What the exercise asks:
The records that follow must be repeated exactly as they stand.

Data for review:

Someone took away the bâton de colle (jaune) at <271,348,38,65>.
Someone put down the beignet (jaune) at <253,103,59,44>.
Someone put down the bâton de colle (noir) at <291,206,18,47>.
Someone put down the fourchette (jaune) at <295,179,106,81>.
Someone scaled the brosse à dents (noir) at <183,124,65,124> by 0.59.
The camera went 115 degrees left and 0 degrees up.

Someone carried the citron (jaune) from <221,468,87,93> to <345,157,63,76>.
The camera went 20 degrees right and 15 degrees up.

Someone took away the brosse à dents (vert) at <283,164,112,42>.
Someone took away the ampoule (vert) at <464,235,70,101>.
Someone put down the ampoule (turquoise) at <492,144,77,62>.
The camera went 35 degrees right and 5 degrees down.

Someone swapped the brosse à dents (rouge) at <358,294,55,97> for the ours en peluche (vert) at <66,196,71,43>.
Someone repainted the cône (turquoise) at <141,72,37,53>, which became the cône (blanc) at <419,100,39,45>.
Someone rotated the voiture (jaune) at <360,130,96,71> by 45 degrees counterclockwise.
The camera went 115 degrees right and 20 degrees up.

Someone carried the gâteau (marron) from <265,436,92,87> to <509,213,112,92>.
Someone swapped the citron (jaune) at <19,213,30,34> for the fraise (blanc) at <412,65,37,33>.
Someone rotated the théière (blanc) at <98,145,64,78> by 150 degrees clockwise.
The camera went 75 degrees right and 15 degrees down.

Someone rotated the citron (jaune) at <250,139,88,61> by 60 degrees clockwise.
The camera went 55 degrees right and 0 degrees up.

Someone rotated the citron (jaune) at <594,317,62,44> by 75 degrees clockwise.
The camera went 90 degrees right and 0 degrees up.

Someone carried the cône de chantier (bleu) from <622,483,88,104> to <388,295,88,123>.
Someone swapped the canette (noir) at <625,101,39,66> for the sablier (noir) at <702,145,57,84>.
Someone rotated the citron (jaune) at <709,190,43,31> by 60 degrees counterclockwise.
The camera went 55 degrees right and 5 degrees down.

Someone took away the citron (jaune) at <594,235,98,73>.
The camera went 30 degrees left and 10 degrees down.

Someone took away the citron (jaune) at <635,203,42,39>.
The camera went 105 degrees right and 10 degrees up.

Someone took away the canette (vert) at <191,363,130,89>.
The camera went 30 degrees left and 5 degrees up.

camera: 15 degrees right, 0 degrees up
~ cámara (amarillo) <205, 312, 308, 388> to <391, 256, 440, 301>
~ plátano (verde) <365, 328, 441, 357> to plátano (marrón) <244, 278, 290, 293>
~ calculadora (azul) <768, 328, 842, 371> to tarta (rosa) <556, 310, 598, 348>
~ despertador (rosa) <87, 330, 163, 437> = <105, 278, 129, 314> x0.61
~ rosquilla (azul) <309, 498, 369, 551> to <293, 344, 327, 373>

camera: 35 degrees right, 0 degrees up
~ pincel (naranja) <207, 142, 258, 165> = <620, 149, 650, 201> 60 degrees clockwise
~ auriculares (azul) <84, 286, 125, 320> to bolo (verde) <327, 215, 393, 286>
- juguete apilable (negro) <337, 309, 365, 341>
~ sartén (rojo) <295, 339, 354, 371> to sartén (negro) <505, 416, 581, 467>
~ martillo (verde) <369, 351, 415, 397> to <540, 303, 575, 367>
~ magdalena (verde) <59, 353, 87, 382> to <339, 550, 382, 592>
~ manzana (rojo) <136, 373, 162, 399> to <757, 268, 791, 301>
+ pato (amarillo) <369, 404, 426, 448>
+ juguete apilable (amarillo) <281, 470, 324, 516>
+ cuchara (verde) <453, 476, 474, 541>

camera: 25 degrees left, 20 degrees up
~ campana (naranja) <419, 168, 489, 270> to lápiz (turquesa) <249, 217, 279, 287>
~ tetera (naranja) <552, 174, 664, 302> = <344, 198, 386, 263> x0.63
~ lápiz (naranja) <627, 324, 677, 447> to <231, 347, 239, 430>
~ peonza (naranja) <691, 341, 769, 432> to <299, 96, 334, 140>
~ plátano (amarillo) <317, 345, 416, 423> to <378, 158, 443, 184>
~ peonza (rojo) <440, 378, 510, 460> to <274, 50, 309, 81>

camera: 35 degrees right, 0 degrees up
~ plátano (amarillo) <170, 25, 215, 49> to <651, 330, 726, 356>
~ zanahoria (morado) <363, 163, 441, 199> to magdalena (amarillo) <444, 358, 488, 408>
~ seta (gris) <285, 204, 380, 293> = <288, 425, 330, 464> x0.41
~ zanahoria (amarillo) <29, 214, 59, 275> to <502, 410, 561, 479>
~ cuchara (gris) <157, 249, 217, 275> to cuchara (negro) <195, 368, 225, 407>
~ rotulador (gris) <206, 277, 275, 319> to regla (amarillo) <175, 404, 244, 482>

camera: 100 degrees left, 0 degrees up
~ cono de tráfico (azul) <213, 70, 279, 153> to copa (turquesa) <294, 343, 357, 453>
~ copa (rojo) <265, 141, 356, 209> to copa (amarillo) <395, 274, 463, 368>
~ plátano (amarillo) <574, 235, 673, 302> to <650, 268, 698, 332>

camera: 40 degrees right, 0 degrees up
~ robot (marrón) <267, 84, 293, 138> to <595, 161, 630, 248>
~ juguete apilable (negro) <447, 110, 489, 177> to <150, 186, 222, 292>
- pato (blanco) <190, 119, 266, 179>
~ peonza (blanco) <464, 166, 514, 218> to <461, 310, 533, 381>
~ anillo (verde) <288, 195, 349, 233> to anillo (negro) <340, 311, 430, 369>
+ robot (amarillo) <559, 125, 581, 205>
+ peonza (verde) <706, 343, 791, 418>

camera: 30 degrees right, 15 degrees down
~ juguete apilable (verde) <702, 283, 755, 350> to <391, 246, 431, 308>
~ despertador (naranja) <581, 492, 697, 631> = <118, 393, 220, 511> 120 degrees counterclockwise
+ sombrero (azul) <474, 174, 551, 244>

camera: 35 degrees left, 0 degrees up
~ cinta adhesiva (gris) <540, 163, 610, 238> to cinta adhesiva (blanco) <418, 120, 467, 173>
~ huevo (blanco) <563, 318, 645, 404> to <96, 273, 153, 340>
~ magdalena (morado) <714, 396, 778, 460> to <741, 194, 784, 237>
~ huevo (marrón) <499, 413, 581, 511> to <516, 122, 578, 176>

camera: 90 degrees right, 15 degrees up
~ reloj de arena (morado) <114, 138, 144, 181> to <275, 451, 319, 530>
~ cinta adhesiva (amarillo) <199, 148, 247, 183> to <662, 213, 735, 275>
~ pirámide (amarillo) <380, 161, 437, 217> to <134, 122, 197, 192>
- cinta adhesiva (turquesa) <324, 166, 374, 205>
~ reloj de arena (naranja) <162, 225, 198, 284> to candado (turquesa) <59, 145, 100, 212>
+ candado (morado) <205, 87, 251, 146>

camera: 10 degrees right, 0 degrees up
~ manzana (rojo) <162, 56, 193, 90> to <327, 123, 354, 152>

Solution below:
Someone took away the bâton de colle (jaune) at <271,348,38,65>.
Someone put down the beignet (jaune) at <253,103,59,44>.
Someone put down the bâton de colle (noir) at <291,206,18,47>.
Someone put down the fourchette (jaune) at <295,179,106,81>.
Someone scaled the brosse à dents (noir) at <183,124,65,124> by 0.59.
The camera went 115 degrees left and 0 degrees up.

Someone carried the citron (jaune) from <221,468,87,93> to <345,157,63,76>.
The camera went 20 degrees right and 15 degrees up.

Someone took away the brosse à dents (vert) at <283,164,112,42>.
Someone took away the ampoule (vert) at <464,235,70,101>.
Someone put down the ampoule (turquoise) at <492,144,77,62>.
The camera went 35 degrees right and 5 degrees down.

Someone swapped the brosse à dents (rouge) at <358,294,55,97> for the ours en peluche (vert) at <66,196,71,43>.
Someone repainted the cône (turquoise) at <141,72,37,53>, which became the cône (blanc) at <419,100,39,45>.
Someone rotated the voiture (jaune) at <360,130,96,71> by 45 degrees counterclockwise.
The camera went 115 degrees right and 20 degrees up.

Someone carried the gâteau (marron) from <265,436,92,87> to <509,213,112,92>.
Someone swapped the citron (jaune) at <19,213,30,34> for the fraise (blanc) at <412,65,37,33>.
Someone rotated the théière (blanc) at <98,145,64,78> by 150 degrees clockwise.
The camera went 75 degrees right and 15 degrees down.

Someone rotated the citron (jaune) at <250,139,88,61> by 60 degrees clockwise.
The camera went 55 degrees right and 0 degrees up.

Someone rotated the citron (jaune) at <594,317,62,44> by 75 degrees clockwise.
The camera went 90 degrees right and 0 degrees up.

Someone carried the cône de chantier (bleu) from <622,483,88,104> to <388,295,88,123>.
Someone swapped the canette (noir) at <625,101,39,66> for the sablier (noir) at <702,145,57,84>.
Someone rotated the citron (jaune) at <709,190,43,31> by 60 degrees counterclockwise.
The camera went 55 degrees right and 5 degrees down.

Someone took away the citron (jaune) at <594,235,98,73>.
The camera went 30 degrees left and 10 degrees down.

Someone took away the citron (jaune) at <635,203,42,39>.
The camera went 105 degrees right and 10 degrees up.

Someone took away the canette (vert) at <191,363,130,89>.
The camera went 30 degrees left and 5 degrees up.

camera: 15 degrees right, 0 degrees up
~ cámara (amarillo) <205, 312, 308, 388> to <391, 256, 440, 301>
~ plátano (verde) <365, 328, 441, 357> to plátano (marrón) <244, 278, 290, 293>
~ calculadora (azul) <768, 328, 842, 371> to tarta (rosa) <556, 310, 598, 348>
~ despertador (rosa) <87, 330, 163, 437> = <105, 278, 129, 314> x0.61
~ rosquilla (azul) <309, 498, 369, 551> to <293, 344, 327, 373>

camera: 35 degrees right, 0 degrees up
~ pincel (naranja) <207, 142, 258, 165> = <620, 149, 650, 201> 60 degrees clockwise
~ auriculares (azul) <84, 286, 125, 320> to bolo (verde) <327, 215, 393, 286>
- juguete apilable (negro) <337, 309, 365, 341>
~ sartén (rojo) <295, 339, 354, 371> to sartén (negro) <505, 416, 581, 467>
~ martillo (verde) <369, 351, 415, 397> to <540, 303, 575, 367>
~ magdalena (verde) <59, 353, 87, 382> to <339, 550, 382, 592>
~ manzana (rojo) <136, 373, 162, 399> to <757, 268, 791, 301>
+ pato (amarillo) <369, 404, 426, 448>
+ juguete apilable (amarillo) <281, 470, 324, 516>
+ cuchara (verde) <453, 476, 474, 541>

camera: 25 degrees left, 20 degrees up
~ campana (naranja) <419, 168, 489, 270> to lápiz (turquesa) <249, 217, 279, 287>
~ tetera (naranja) <552, 174, 664, 302> = <344, 198, 386, 263> x0.63
~ lápiz (naranja) <627, 324, 677, 447> to <231, 347, 239, 430>
~ peonza (naranja) <691, 341, 769, 432> to <299, 96, 334, 140>
~ plátano (amarillo) <317, 345, 416, 423> to <378, 158, 443, 184>
~ peonza (rojo) <440, 378, 510, 460> to <274, 50, 309, 81>

camera: 35 degrees right, 0 degrees up
~ plátano (amarillo) <170, 25, 215, 49> to <651, 330, 726, 356>
~ zanahoria (morado) <363, 163, 441, 199> to magdalena (amarillo) <444, 358, 488, 408>
~ seta (gris) <285, 204, 380, 293> = <288, 425, 330, 464> x0.41
~ zanahoria (amarillo) <29, 214, 59, 275> to <502, 410, 561, 479>
~ cuchara (gris) <157, 249, 217, 275> to cuchara (negro) <195, 368, 225, 407>
~ rotulador (gris) <206, 277, 275, 319> to regla (amarillo) <175, 404, 244, 482>

camera: 100 degrees left, 0 degrees up
~ cono de tráfico (azul) <213, 70, 279, 153> to copa (turquesa) <294, 343, 357, 453>
~ copa (rojo) <265, 141, 356, 209> to copa (amarillo) <395, 274, 463, 368>
~ plátano (amarillo) <574, 235, 673, 302> to <650, 268, 698, 332>

camera: 40 degrees right, 0 degrees up
~ robot (marrón) <267, 84, 293, 138> to <595, 161, 630, 248>
~ juguete apilable (negro) <447, 110, 489, 177> to <150, 186, 222, 292>
- pato (blanco) <190, 119, 266, 179>
~ peonza (blanco) <464, 166, 514, 218> to <461, 310, 533, 381>
~ anillo (verde) <288, 195, 349, 233> to anillo (negro) <340, 311, 430, 369>
+ robot (amarillo) <559, 125, 581, 205>
+ peonza (verde) <706, 343, 791, 418>

camera: 30 degrees right, 15 degrees down
~ juguete apilable (verde) <702, 283, 755, 350> to <391, 246, 431, 308>
~ despertador (naranja) <581, 492, 697, 631> = <118, 393, 220, 511> 120 degrees counterclockwise
+ sombrero (azul) <474, 174, 551, 244>

camera: 35 degrees left, 0 degrees up
~ cinta adhesiva (gris) <540, 163, 610, 238> to cinta adhesiva (blanco) <418, 120, 467, 173>
~ huevo (blanco) <563, 318, 645, 404> to <96, 273, 153, 340>
~ magdalena (morado) <714, 396, 778, 460> to <741, 194, 784, 237>
~ huevo (marrón) <499, 413, 581, 511> to <516, 122, 578, 176>

camera: 90 degrees right, 15 degrees up
~ reloj de arena (morado) <114, 138, 144, 181> to <275, 451, 319, 530>
~ cinta adhesiva (amarillo) <199, 148, 247, 183> to <662, 213, 735, 275>
~ pirámide (amarillo) <380, 161, 437, 217> to <134, 122, 197, 192>
- cinta adhesiva (turquesa) <324, 166, 374, 205>
~ reloj de arena (naranja) <162, 225, 198, 284> to candado (turquesa) <59, 145, 100, 212>
+ candado (morado) <205, 87, 251, 146>

camera: 10 degrees right, 0 degrees up
~ manzana (rojo) <162, 56, 193, 90> to <327, 123, 354, 152>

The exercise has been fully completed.